>>>>>

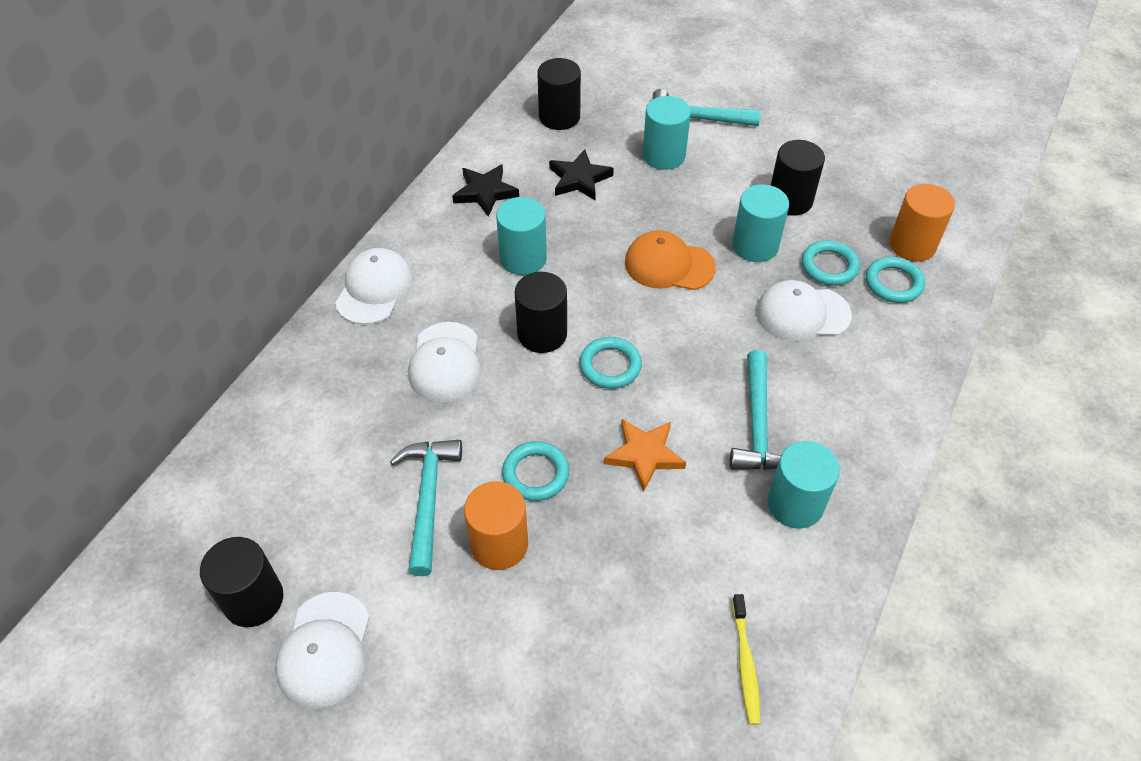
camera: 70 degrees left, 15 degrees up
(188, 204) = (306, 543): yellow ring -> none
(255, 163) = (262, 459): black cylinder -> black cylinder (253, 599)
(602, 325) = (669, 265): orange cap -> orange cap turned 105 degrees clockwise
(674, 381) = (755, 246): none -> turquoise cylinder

<<<<<

**Problem to work on**
Set down all of the entries exactly as they stand, without any image.

**Completed exercise**
camera: 70 degrees left, 15 degrees up
(188, 204) = (306, 543): yellow ring -> none
(255, 163) = (262, 459): black cylinder -> black cylinder (253, 599)
(602, 325) = (669, 265): orange cap -> orange cap turned 105 degrees clockwise
(674, 381) = (755, 246): none -> turquoise cylinder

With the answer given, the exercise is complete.